The response should consist solely of the line containing "TOF pin XSHUT: A3 -> MO" and the lines after it through the end of the listing below, repeated exactly.
= = = =
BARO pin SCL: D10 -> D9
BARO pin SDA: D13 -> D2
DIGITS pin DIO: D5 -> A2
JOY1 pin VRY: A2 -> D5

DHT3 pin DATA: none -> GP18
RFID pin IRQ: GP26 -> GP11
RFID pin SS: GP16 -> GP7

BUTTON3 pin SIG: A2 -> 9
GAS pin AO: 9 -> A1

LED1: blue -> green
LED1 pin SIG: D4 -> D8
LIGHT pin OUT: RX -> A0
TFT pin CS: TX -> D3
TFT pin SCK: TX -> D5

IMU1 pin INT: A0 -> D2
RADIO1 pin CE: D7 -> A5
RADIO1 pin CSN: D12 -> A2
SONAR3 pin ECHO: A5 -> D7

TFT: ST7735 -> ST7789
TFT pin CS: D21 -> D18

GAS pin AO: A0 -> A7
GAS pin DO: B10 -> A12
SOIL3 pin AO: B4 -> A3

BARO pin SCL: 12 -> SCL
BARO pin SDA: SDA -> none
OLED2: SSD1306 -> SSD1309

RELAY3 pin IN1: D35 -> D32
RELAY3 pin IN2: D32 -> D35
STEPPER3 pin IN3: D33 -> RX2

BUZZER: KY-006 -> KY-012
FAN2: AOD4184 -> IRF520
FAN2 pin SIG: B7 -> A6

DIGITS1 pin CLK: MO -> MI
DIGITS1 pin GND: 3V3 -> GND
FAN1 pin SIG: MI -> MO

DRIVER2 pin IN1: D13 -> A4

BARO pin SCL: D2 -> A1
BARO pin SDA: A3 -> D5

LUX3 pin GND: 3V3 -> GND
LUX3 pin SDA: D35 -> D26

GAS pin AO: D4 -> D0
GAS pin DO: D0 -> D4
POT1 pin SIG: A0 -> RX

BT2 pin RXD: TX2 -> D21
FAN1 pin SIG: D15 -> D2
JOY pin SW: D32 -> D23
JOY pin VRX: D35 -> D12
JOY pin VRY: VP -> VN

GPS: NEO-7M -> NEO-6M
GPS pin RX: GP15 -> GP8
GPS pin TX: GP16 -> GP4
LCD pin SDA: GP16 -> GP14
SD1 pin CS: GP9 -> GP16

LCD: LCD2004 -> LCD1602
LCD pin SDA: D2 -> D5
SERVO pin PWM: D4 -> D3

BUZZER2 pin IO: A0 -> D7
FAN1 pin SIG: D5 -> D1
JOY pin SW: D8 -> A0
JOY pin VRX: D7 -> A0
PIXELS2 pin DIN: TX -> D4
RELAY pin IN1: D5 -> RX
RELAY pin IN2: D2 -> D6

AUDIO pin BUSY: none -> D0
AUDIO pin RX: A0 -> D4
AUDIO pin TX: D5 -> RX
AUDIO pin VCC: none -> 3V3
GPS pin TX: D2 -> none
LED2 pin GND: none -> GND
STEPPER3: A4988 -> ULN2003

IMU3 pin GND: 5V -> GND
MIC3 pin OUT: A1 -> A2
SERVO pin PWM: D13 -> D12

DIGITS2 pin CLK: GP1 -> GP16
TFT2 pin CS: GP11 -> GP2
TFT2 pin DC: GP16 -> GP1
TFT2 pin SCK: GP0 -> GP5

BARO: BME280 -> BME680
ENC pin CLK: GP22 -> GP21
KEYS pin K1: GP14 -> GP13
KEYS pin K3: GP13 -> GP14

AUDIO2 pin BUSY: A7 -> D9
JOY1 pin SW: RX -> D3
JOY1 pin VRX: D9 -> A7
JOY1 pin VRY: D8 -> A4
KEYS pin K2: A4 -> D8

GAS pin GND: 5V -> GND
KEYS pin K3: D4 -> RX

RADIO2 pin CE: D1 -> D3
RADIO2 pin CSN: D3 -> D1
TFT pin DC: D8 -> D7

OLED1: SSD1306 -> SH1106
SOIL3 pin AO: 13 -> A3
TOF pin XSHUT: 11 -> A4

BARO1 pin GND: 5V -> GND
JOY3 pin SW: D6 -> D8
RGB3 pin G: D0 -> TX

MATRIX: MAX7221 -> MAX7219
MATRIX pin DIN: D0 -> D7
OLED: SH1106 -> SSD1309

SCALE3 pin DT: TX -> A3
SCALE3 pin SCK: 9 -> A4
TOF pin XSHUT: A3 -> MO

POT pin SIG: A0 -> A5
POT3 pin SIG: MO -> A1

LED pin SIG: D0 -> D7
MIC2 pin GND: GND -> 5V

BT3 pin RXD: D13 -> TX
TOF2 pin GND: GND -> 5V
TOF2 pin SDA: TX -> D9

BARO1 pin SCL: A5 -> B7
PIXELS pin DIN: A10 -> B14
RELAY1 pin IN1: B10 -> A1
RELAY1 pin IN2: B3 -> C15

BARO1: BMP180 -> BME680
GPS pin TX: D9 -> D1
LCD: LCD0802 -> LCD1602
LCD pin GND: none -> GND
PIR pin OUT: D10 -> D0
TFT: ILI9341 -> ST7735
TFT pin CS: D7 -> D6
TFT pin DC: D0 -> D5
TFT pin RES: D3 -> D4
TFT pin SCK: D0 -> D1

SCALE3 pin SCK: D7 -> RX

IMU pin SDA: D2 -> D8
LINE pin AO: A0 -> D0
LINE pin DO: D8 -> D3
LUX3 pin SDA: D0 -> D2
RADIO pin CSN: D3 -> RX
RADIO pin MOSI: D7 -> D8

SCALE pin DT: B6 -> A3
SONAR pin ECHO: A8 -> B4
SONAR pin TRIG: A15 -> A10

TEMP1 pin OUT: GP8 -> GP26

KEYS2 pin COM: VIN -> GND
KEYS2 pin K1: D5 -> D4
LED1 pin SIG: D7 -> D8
= = = =
_THE COMPLETED TASK:_
TOF pin XSHUT: A3 -> MO

POT pin SIG: A0 -> A5
POT3 pin SIG: MO -> A1

LED pin SIG: D0 -> D7
MIC2 pin GND: GND -> 5V

BT3 pin RXD: D13 -> TX
TOF2 pin GND: GND -> 5V
TOF2 pin SDA: TX -> D9

BARO1 pin SCL: A5 -> B7
PIXELS pin DIN: A10 -> B14
RELAY1 pin IN1: B10 -> A1
RELAY1 pin IN2: B3 -> C15

BARO1: BMP180 -> BME680
GPS pin TX: D9 -> D1
LCD: LCD0802 -> LCD1602
LCD pin GND: none -> GND
PIR pin OUT: D10 -> D0
TFT: ILI9341 -> ST7735
TFT pin CS: D7 -> D6
TFT pin DC: D0 -> D5
TFT pin RES: D3 -> D4
TFT pin SCK: D0 -> D1

SCALE3 pin SCK: D7 -> RX

IMU pin SDA: D2 -> D8
LINE pin AO: A0 -> D0
LINE pin DO: D8 -> D3
LUX3 pin SDA: D0 -> D2
RADIO pin CSN: D3 -> RX
RADIO pin MOSI: D7 -> D8

SCALE pin DT: B6 -> A3
SONAR pin ECHO: A8 -> B4
SONAR pin TRIG: A15 -> A10

TEMP1 pin OUT: GP8 -> GP26

KEYS2 pin COM: VIN -> GND
KEYS2 pin K1: D5 -> D4
LED1 pin SIG: D7 -> D8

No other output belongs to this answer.